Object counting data
=== Begin Enclosure ===
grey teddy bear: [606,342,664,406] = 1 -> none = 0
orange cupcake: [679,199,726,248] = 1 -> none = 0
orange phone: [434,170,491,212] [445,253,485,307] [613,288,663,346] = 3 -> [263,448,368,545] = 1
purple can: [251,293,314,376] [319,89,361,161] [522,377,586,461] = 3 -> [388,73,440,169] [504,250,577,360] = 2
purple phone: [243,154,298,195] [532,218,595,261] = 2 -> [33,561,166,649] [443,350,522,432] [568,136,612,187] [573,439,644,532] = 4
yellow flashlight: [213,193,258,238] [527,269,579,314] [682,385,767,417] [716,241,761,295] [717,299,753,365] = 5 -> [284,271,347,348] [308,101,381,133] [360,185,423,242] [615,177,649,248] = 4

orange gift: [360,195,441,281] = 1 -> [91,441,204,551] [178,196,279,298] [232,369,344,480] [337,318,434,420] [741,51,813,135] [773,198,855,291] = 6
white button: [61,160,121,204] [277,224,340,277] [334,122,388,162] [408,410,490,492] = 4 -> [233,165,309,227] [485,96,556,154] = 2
=== End Enclosure ===
=== Begin Enclosure ===
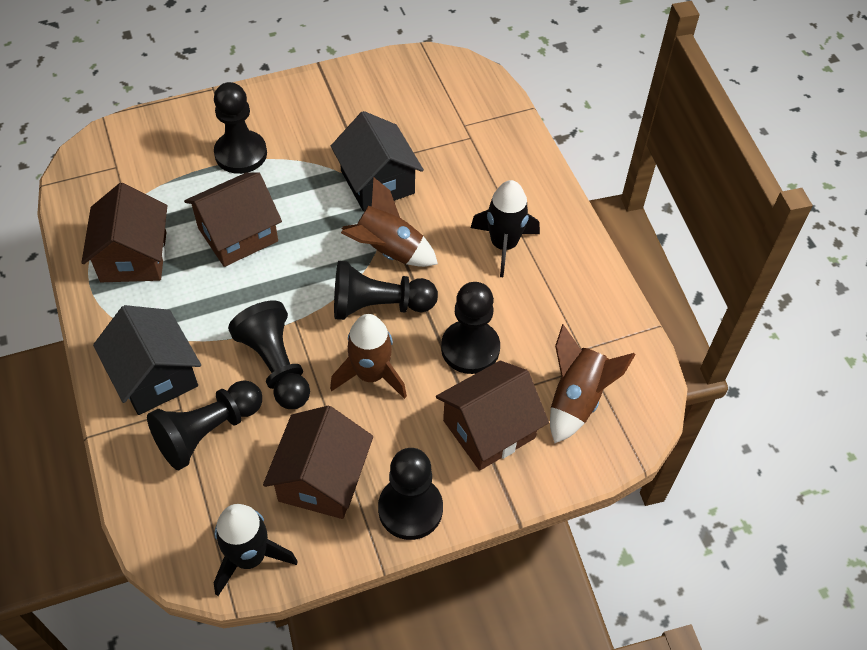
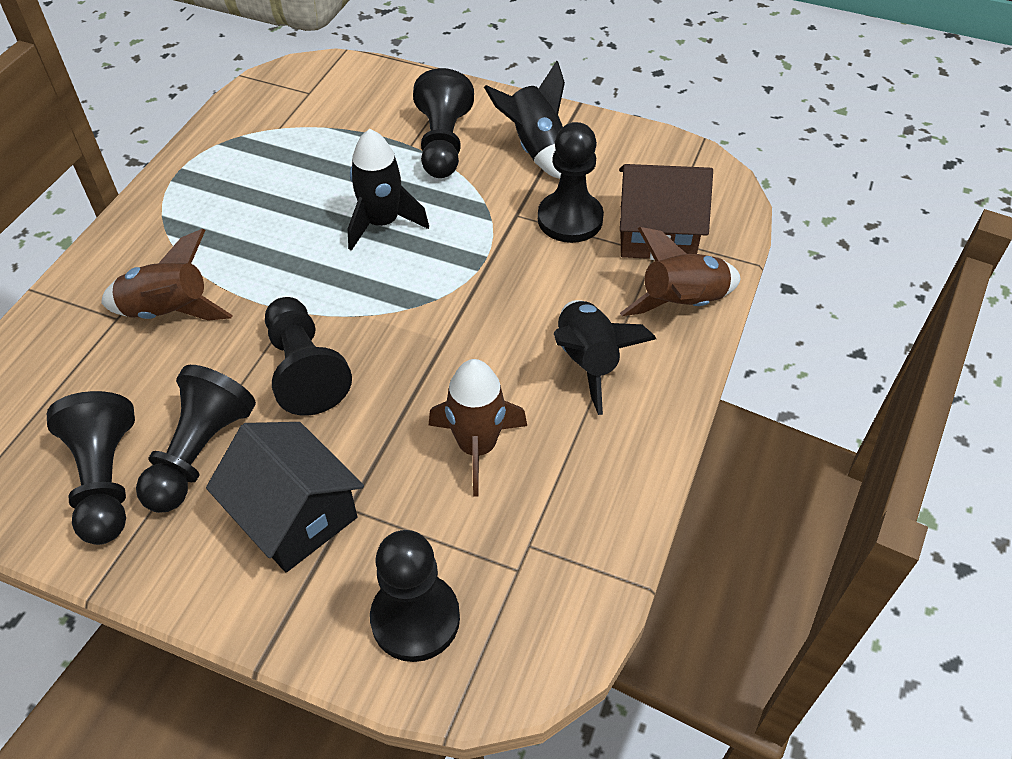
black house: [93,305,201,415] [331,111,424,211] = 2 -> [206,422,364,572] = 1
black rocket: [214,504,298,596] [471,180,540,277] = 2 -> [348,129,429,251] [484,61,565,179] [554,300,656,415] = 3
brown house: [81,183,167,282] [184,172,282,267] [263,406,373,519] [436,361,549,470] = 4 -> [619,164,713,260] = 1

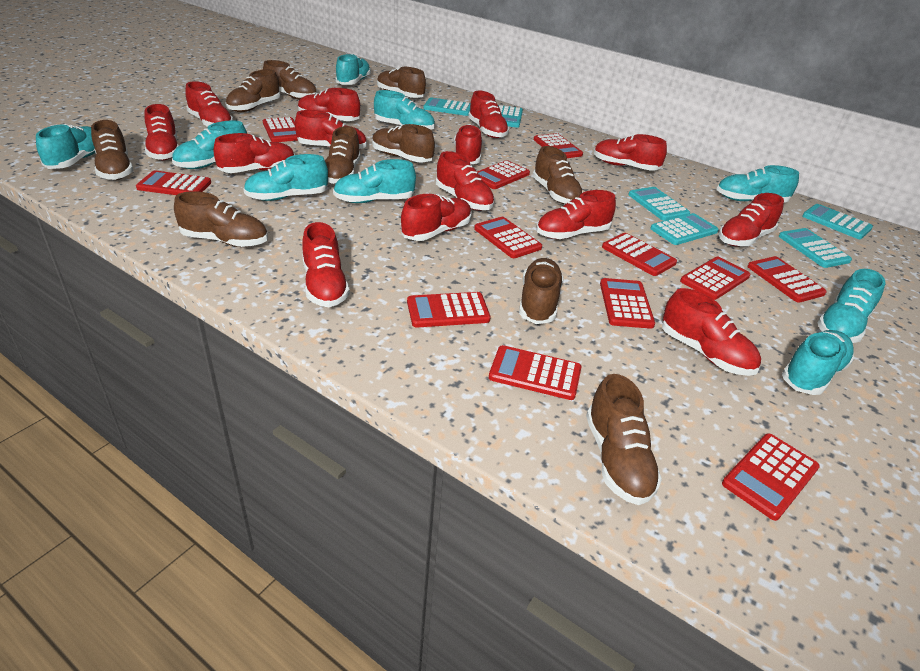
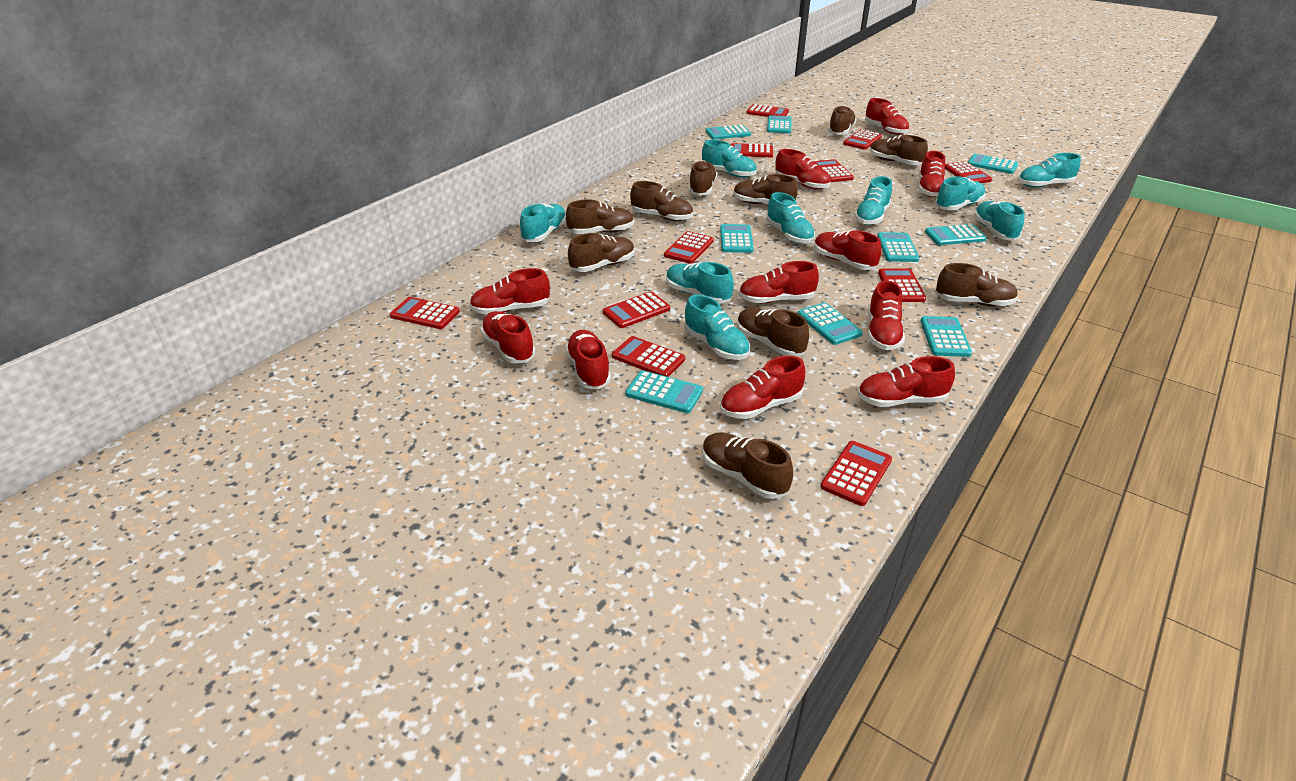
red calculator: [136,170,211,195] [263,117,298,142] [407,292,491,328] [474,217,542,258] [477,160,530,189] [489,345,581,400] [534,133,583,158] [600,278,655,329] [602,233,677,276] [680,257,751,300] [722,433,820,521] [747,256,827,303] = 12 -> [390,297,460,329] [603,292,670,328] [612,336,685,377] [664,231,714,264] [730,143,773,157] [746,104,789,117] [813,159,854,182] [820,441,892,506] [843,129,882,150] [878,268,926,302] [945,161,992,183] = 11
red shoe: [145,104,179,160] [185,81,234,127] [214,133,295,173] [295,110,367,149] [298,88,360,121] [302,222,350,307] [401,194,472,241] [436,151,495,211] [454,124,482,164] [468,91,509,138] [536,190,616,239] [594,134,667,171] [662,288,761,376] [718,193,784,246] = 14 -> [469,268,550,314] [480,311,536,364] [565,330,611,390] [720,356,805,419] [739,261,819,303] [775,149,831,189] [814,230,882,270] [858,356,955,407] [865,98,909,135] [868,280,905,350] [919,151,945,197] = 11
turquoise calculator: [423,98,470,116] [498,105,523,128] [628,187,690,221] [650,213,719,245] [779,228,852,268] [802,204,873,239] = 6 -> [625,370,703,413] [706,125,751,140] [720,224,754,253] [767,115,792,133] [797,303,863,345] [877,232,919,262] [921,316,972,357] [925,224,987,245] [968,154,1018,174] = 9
=== End Enclosure ===
TASK GOAL. Copy every line from the records that holds the string "black".

SOLVED EXERCISE.
black house: [93,305,201,415] [331,111,424,211] = 2 -> [206,422,364,572] = 1
black rocket: [214,504,298,596] [471,180,540,277] = 2 -> [348,129,429,251] [484,61,565,179] [554,300,656,415] = 3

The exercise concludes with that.